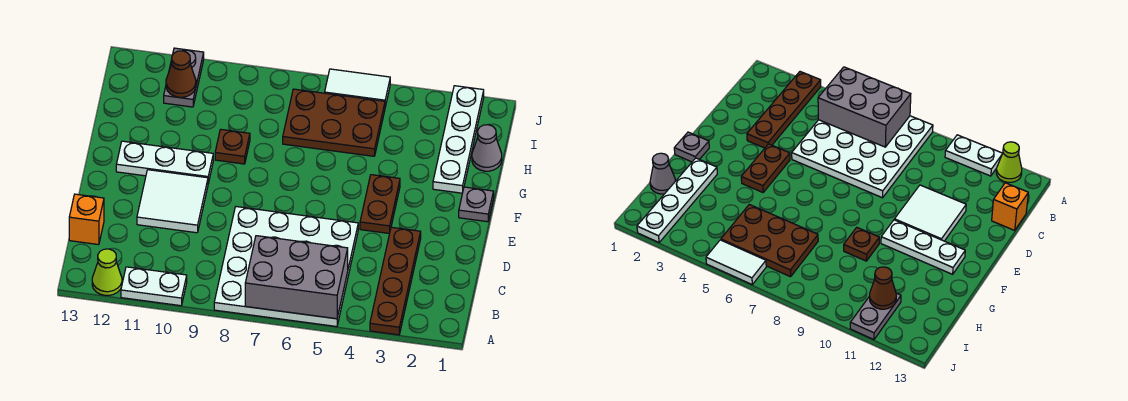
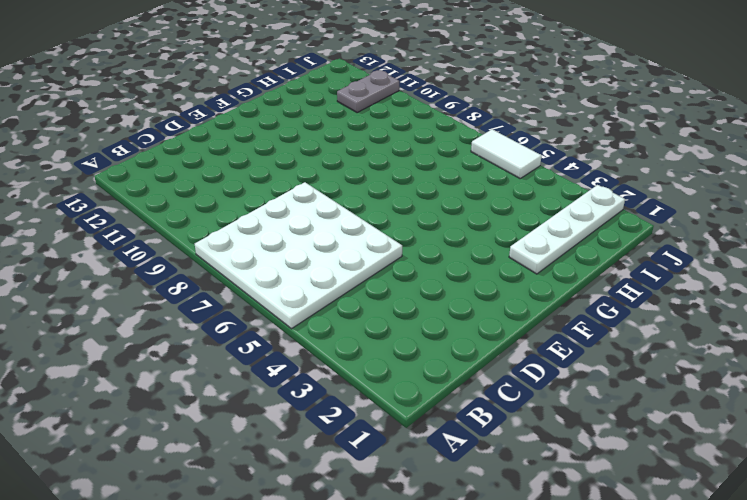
none -> brown plate A3:D3 level 1
none -> white plate A10:A11 level 1
none -> lime cone A12 level 1

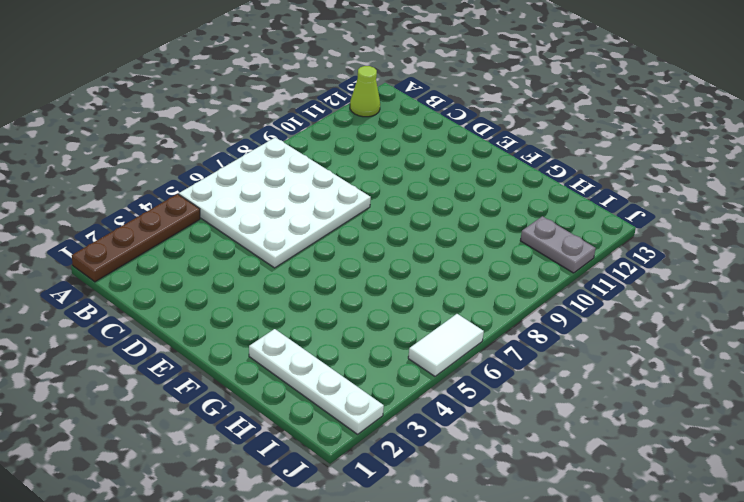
brown plate A1:A4 level 1 -> brown plate A3:D3 level 1
none -> white plate A10:A11 level 1
none -> orange brick C13 level 1
none -> white tile D10:E11 level 1

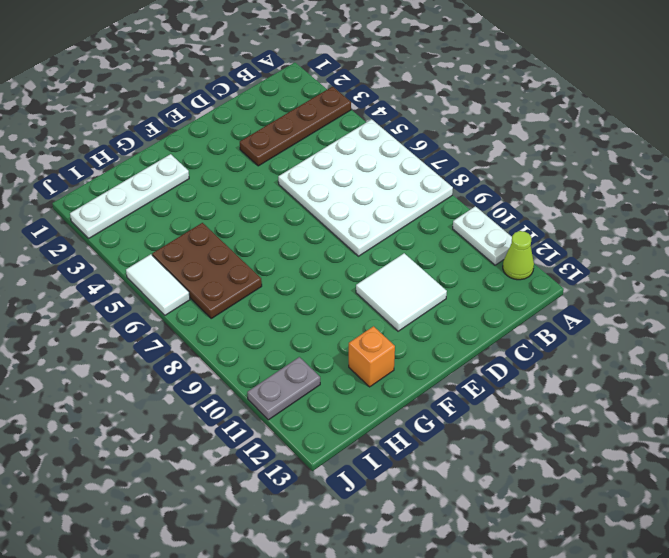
orange brick G12 level 1 -> orange brick C13 level 1
none -> brown plate E4:F4 level 1
none -> grey plate F1 level 1
none -> white plate F10:F12 level 1

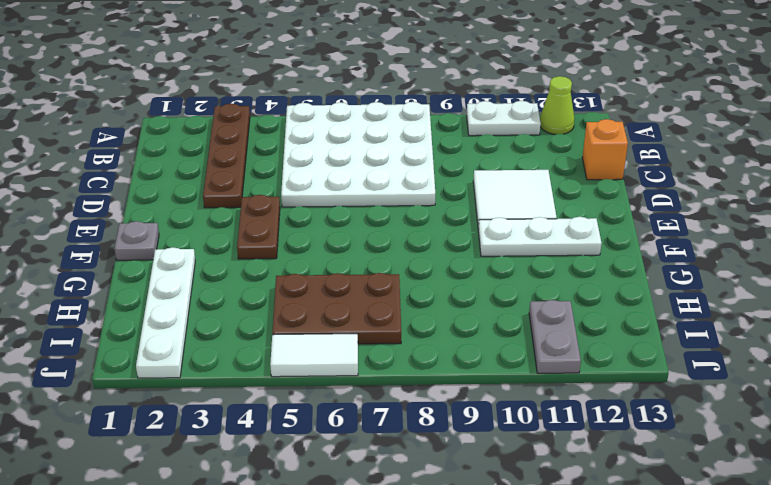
none -> brown plate G9 level 1
none -> grey cone H1 level 1
none -> grey brick A5:B7 level 2

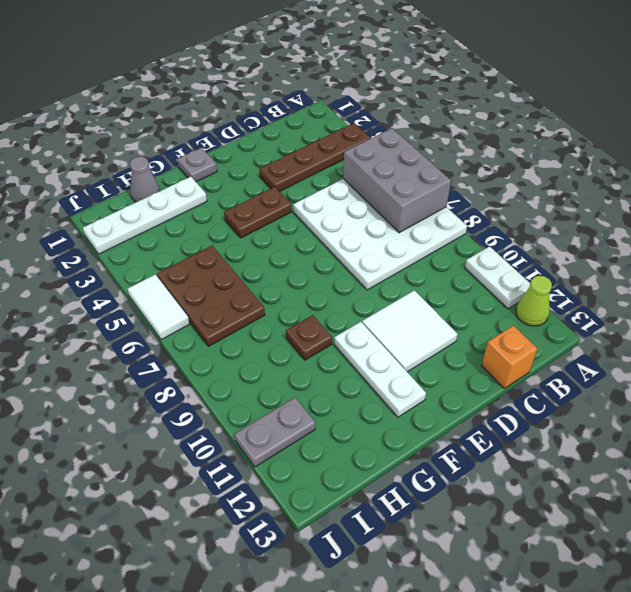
none -> brown cone I11 level 2

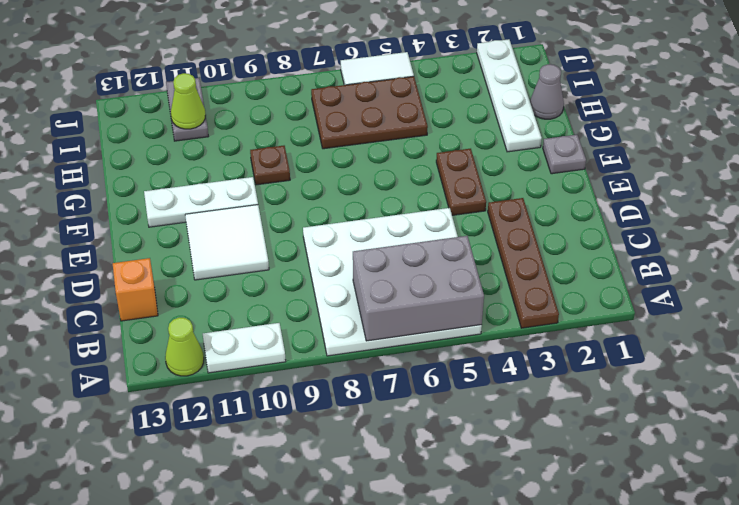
lime cone I11 level 2 -> brown cone I11 level 2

* Instructions to follow: Produce an exact reprint of the entries, dropping the images.

* Answer to the exercise:
none -> brown plate A3:D3 level 1
none -> white plate A10:A11 level 1
none -> lime cone A12 level 1

brown plate A1:A4 level 1 -> brown plate A3:D3 level 1
none -> white plate A10:A11 level 1
none -> orange brick C13 level 1
none -> white tile D10:E11 level 1

orange brick G12 level 1 -> orange brick C13 level 1
none -> brown plate E4:F4 level 1
none -> grey plate F1 level 1
none -> white plate F10:F12 level 1

none -> brown plate G9 level 1
none -> grey cone H1 level 1
none -> grey brick A5:B7 level 2

none -> brown cone I11 level 2

lime cone I11 level 2 -> brown cone I11 level 2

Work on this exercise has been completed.